(Exercise objective) Find each line in the records that contains the string "pizz" and copy those lines out in full. Matching is case-sensitive.

(Provided records)
===
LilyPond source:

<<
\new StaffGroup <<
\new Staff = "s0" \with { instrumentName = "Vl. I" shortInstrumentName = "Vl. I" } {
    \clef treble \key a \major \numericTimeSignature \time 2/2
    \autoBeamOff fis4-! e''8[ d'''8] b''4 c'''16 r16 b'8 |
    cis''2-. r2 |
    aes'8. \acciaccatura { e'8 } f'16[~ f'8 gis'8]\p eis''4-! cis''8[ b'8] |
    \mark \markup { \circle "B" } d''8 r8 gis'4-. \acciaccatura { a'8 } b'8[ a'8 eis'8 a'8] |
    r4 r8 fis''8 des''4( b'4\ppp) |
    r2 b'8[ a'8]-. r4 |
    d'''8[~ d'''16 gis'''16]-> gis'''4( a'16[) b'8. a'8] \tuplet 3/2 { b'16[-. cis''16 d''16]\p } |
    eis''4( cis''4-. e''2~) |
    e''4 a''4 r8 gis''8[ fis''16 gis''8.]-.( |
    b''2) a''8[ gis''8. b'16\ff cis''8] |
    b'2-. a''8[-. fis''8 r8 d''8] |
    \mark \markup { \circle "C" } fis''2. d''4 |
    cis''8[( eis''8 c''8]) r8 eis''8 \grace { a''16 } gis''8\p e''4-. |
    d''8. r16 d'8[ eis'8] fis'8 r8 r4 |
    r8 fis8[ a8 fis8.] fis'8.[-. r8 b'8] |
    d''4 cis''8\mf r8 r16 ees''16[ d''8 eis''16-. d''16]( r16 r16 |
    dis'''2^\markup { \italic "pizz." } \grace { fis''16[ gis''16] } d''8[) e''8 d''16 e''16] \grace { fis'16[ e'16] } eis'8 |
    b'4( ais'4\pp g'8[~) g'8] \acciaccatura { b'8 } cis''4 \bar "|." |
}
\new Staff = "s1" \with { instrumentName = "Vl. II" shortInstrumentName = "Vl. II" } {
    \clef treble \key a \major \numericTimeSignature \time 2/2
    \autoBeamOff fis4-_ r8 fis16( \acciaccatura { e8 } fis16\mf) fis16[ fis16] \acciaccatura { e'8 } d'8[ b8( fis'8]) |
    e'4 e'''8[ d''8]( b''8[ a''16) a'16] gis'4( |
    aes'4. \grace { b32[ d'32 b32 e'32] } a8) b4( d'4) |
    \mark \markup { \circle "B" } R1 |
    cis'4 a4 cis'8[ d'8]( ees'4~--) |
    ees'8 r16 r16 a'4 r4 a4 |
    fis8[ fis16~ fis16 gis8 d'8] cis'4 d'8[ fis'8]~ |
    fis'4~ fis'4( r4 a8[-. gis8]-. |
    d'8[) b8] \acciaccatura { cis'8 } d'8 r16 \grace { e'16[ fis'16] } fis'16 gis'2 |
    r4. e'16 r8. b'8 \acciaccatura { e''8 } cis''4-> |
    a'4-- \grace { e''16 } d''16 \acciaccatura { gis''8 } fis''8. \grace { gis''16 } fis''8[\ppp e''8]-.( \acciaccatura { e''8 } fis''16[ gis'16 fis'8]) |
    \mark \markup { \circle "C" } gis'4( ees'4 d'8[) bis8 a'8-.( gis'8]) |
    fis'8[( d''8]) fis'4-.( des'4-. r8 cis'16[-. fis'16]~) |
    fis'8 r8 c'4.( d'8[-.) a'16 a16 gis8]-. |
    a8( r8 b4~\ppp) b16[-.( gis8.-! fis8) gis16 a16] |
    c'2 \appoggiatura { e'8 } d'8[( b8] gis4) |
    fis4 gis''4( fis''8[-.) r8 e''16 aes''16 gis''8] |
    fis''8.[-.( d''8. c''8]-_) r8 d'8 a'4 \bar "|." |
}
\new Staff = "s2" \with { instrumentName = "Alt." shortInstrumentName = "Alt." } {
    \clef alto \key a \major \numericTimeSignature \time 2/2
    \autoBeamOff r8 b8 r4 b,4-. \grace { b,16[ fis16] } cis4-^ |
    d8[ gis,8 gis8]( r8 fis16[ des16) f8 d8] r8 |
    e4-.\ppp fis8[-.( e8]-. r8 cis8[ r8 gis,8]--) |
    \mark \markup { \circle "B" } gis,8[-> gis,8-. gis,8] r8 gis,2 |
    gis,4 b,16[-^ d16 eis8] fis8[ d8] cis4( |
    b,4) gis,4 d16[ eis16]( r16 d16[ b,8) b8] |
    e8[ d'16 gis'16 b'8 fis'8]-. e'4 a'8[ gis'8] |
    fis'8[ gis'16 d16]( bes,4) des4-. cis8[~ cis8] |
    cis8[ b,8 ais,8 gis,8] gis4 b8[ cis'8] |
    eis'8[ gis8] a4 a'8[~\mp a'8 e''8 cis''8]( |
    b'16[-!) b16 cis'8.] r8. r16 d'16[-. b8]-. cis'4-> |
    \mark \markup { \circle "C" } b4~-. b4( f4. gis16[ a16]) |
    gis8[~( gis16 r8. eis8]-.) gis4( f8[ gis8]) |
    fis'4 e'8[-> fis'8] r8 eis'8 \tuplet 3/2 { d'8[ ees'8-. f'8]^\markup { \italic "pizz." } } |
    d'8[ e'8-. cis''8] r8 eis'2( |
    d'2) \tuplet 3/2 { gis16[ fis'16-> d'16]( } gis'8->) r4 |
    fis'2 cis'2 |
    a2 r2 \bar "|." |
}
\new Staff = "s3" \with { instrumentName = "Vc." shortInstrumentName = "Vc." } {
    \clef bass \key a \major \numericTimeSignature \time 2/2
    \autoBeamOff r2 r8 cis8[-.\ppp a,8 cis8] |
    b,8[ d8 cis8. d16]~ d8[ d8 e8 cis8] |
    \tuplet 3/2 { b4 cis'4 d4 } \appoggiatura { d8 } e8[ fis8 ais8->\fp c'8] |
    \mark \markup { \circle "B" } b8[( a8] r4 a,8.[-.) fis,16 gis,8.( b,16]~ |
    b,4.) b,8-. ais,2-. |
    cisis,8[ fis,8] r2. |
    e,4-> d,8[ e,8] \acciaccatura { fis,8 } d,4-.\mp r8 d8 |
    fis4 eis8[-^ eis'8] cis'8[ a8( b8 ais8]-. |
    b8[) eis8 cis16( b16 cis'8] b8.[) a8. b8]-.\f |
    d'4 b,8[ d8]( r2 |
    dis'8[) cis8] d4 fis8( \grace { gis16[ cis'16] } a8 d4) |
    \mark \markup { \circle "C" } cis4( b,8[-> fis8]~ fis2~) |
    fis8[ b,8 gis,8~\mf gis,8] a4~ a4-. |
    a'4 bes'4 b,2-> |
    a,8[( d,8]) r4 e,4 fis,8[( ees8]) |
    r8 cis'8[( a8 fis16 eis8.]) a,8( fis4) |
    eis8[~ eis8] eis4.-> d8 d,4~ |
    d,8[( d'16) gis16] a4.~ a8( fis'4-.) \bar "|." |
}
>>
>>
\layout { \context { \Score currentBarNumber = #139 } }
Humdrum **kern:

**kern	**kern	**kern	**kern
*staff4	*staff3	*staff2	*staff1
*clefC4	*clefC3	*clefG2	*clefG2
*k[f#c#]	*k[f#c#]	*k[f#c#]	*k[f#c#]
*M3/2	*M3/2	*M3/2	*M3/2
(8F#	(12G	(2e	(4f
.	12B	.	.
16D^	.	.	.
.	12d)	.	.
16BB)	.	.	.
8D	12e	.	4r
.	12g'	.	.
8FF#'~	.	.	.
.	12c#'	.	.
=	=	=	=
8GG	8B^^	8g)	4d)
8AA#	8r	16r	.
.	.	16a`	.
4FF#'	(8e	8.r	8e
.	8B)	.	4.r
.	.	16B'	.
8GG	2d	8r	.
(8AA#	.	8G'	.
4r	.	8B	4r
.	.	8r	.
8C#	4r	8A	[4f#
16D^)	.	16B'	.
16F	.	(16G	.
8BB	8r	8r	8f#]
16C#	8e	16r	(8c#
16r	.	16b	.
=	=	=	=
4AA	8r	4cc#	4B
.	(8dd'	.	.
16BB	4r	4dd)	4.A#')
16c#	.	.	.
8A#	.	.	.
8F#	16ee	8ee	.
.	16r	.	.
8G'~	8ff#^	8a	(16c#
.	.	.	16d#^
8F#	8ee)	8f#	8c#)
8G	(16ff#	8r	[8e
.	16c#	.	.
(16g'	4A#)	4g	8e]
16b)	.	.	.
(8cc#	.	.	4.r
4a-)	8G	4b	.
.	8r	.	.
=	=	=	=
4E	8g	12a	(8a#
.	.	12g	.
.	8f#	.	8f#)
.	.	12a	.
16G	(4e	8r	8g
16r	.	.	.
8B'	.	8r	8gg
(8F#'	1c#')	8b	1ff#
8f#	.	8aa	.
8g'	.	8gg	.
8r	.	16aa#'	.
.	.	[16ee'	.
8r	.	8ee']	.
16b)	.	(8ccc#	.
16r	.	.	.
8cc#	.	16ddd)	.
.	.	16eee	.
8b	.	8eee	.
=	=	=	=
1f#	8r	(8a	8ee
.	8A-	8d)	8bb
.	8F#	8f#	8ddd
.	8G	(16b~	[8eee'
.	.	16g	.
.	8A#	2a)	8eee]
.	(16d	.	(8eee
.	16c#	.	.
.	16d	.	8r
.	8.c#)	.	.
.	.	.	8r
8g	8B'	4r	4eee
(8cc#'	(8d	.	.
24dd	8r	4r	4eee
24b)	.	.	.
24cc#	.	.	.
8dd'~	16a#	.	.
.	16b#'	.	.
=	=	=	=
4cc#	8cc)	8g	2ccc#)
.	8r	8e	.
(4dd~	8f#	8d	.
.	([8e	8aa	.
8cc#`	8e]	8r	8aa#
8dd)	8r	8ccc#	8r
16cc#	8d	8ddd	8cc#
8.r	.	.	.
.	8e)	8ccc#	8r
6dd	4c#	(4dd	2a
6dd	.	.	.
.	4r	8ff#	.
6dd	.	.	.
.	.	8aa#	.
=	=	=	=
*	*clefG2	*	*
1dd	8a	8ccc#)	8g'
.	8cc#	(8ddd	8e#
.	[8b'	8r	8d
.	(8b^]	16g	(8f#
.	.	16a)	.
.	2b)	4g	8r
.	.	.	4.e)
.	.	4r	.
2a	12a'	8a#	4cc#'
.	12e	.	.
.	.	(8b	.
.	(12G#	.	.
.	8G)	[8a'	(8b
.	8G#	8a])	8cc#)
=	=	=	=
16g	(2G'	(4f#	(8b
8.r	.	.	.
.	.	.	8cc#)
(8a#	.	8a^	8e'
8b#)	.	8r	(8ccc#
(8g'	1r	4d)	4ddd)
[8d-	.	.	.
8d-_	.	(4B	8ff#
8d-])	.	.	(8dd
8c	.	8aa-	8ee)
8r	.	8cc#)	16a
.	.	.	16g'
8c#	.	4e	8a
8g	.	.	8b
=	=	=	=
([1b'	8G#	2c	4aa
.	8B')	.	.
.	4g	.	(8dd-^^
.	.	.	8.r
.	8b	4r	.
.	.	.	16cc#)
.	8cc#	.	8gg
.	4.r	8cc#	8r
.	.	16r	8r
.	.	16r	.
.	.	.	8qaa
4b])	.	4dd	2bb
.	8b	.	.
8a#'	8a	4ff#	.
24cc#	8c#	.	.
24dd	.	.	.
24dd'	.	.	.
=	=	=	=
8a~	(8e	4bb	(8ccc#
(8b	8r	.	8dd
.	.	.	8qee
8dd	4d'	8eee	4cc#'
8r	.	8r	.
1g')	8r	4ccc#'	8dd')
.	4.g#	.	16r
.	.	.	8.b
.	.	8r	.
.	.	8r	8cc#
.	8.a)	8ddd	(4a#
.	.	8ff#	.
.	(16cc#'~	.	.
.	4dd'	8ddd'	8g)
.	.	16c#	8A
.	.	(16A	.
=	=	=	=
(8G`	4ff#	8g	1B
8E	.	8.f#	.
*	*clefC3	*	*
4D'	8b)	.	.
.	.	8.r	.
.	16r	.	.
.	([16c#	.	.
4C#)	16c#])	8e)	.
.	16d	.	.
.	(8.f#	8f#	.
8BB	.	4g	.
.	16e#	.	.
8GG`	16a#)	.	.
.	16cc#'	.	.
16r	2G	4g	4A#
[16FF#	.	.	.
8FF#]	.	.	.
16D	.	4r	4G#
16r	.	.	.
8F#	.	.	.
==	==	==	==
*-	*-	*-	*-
===
(Exercise output)
    dis'''2^\markup { \italic "pizz." } \grace { fis''16[ gis''16] } d''8[) e''8 d''16 e''16] \grace { fis'16[ e'16] } eis'8 |
    fis'4 e'8[-> fis'8] r8 eis'8 \tuplet 3/2 { d'8[ ees'8-. f'8]^\markup { \italic "pizz." } } |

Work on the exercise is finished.